ACTION ITEM: Of all the entries below, only the lines from the one with "camera: 155 degrees right, 5 degrees up" up to and including the one with "(555, 442) = (539, 489): yellow" are to be duplicated exactly.

[Source data]

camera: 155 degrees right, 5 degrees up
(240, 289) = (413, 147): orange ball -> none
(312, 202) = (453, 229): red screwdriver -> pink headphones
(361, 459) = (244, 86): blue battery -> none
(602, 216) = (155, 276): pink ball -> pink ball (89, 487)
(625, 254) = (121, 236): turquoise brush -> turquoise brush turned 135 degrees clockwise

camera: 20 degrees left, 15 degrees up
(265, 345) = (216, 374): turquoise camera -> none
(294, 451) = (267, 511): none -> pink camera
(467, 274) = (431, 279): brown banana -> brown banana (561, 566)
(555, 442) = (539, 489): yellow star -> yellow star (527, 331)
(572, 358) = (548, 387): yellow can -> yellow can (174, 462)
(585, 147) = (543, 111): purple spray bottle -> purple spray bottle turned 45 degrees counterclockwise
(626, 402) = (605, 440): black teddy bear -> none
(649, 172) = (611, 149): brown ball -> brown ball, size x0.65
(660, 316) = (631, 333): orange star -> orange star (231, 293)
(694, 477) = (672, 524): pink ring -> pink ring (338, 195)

---

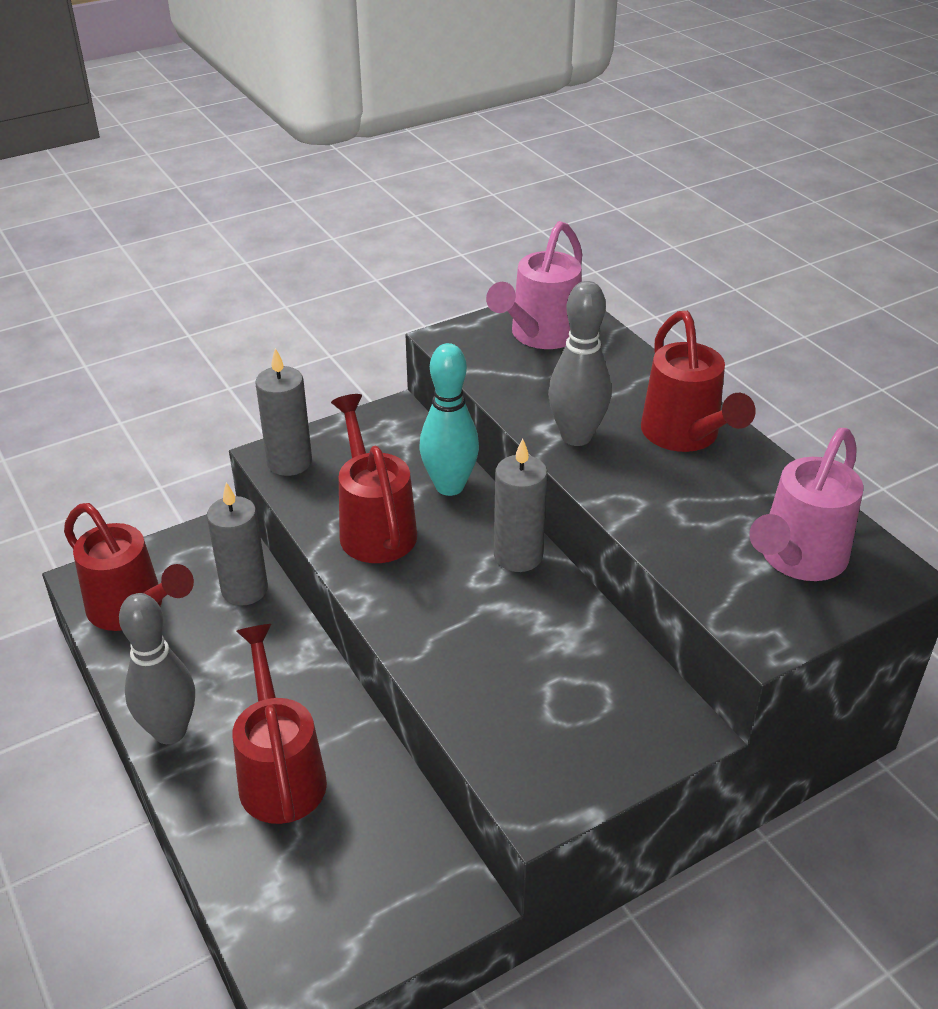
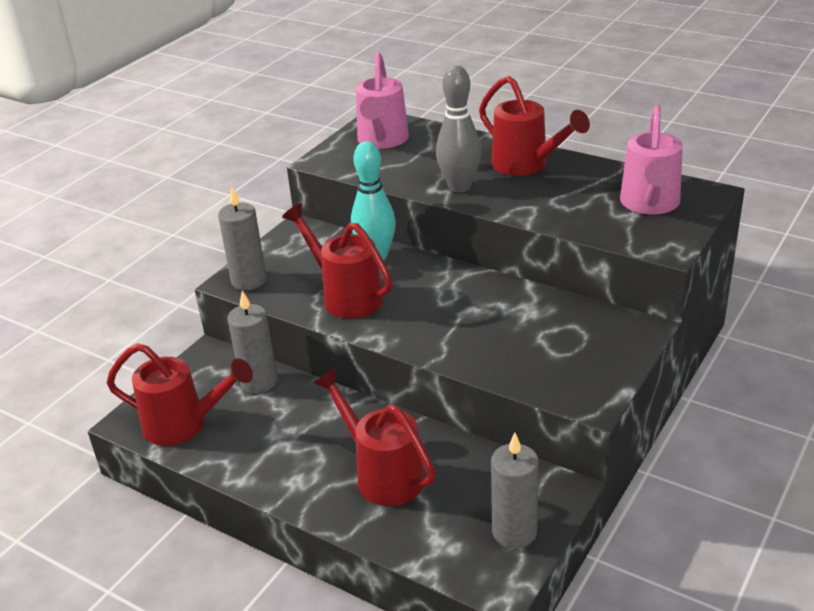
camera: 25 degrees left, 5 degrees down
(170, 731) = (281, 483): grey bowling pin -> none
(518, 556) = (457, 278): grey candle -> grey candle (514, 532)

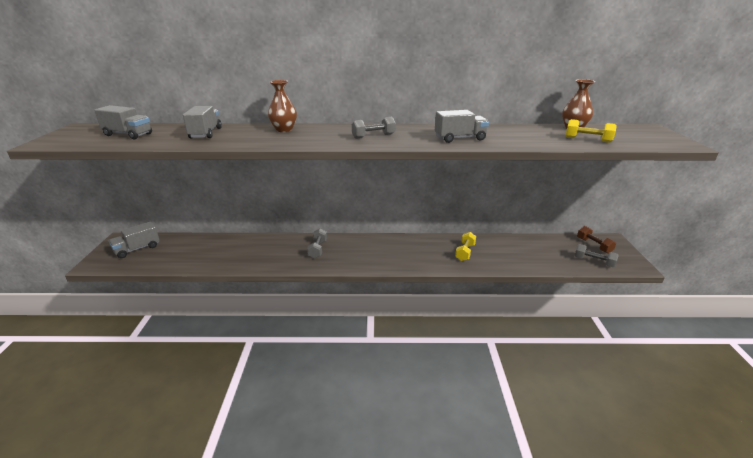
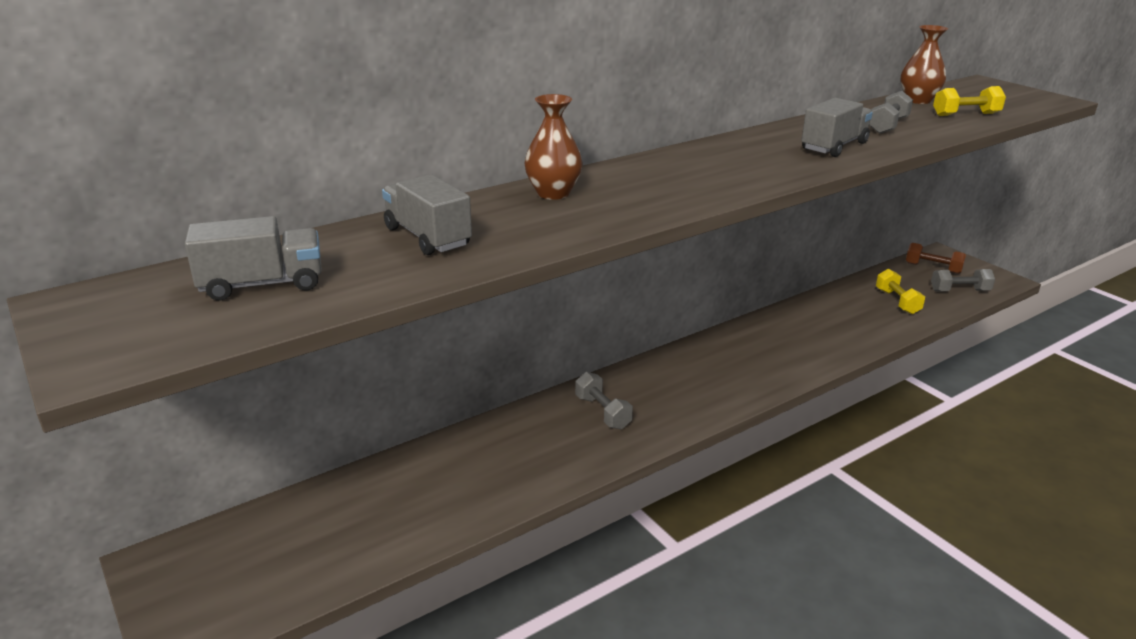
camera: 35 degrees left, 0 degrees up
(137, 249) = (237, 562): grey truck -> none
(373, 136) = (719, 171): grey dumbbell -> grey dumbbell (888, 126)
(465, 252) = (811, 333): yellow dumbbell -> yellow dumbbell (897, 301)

--

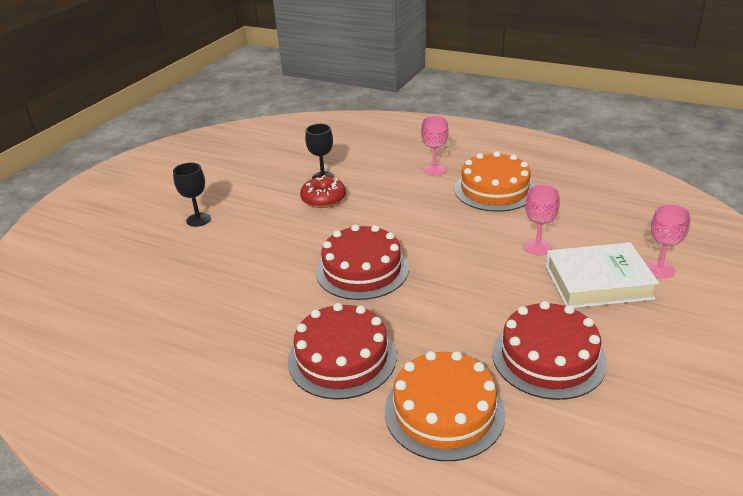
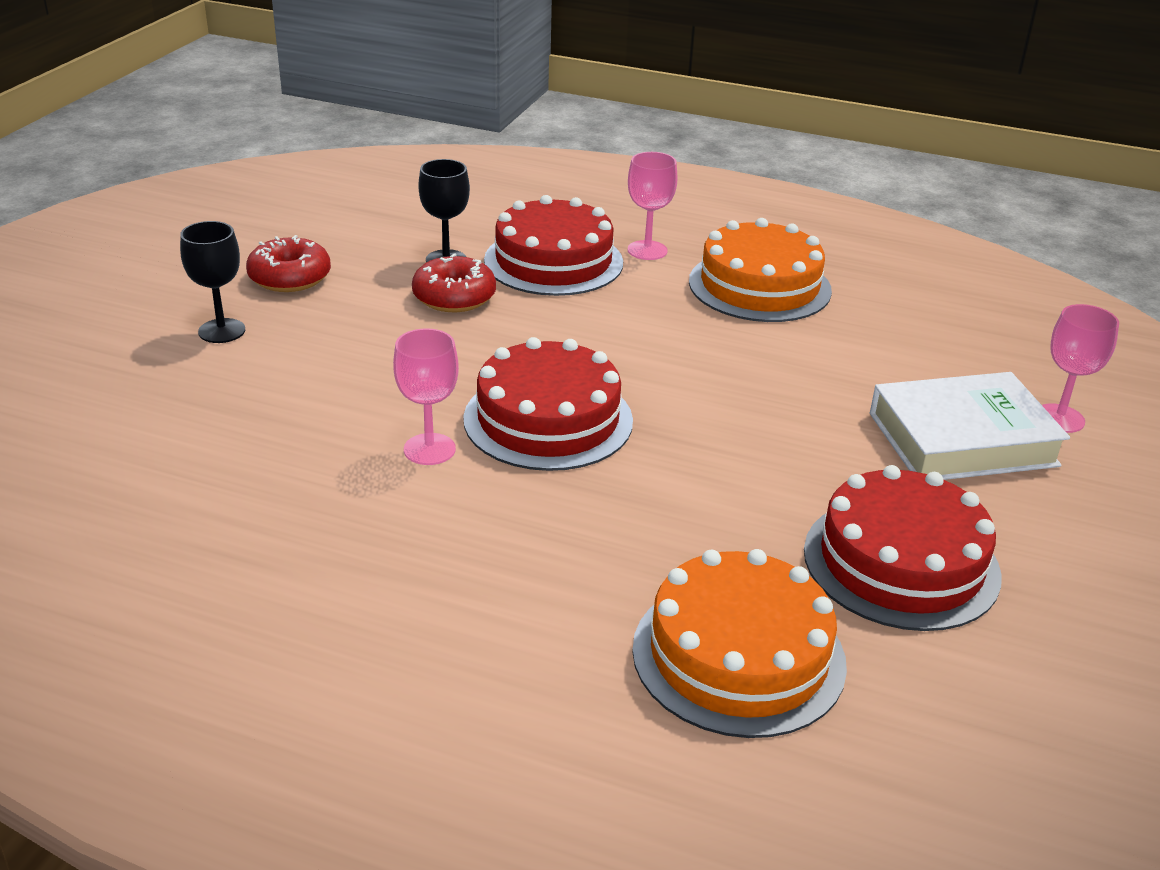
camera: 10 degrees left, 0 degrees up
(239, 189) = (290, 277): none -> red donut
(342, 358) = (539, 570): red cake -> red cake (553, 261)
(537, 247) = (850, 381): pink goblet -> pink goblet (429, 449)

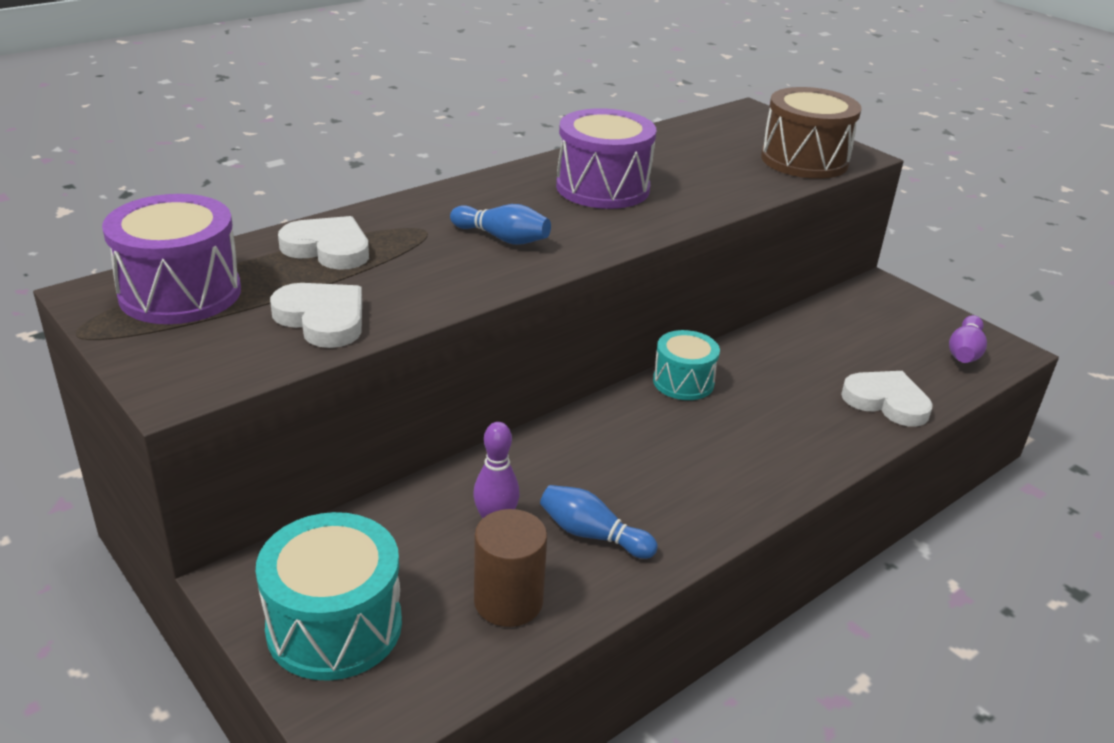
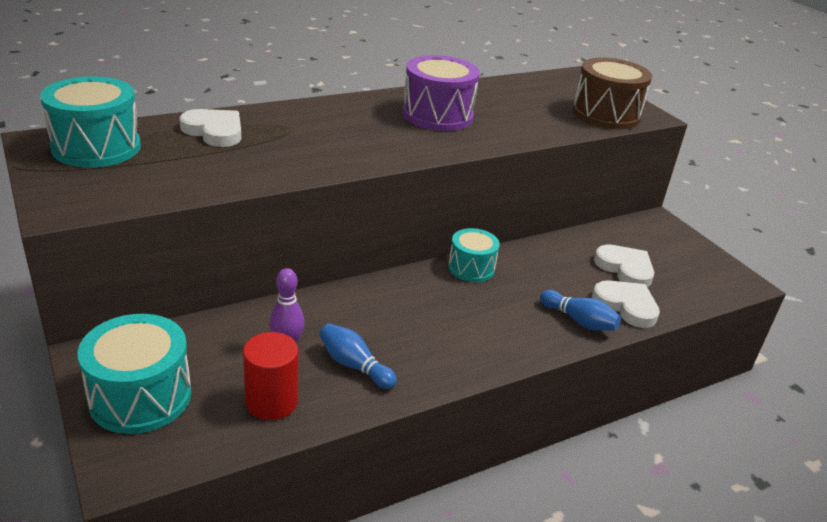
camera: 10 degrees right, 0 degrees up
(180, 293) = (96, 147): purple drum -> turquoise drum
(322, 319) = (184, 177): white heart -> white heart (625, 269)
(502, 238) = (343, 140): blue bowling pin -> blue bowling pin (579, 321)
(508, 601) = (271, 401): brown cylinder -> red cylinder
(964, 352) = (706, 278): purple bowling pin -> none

RESPONSE:
camera: 155 degrees right, 5 degrees up
(240, 289) = (413, 147): orange ball -> none
(312, 202) = (453, 229): red screwdriver -> pink headphones
(361, 459) = (244, 86): blue battery -> none
(602, 216) = (155, 276): pink ball -> pink ball (89, 487)
(625, 254) = (121, 236): turquoise brush -> turquoise brush turned 135 degrees clockwise

camera: 20 degrees left, 15 degrees up
(265, 345) = (216, 374): turquoise camera -> none
(294, 451) = (267, 511): none -> pink camera
(467, 274) = (431, 279): brown banana -> brown banana (561, 566)
(555, 442) = (539, 489): yellow star -> yellow star (527, 331)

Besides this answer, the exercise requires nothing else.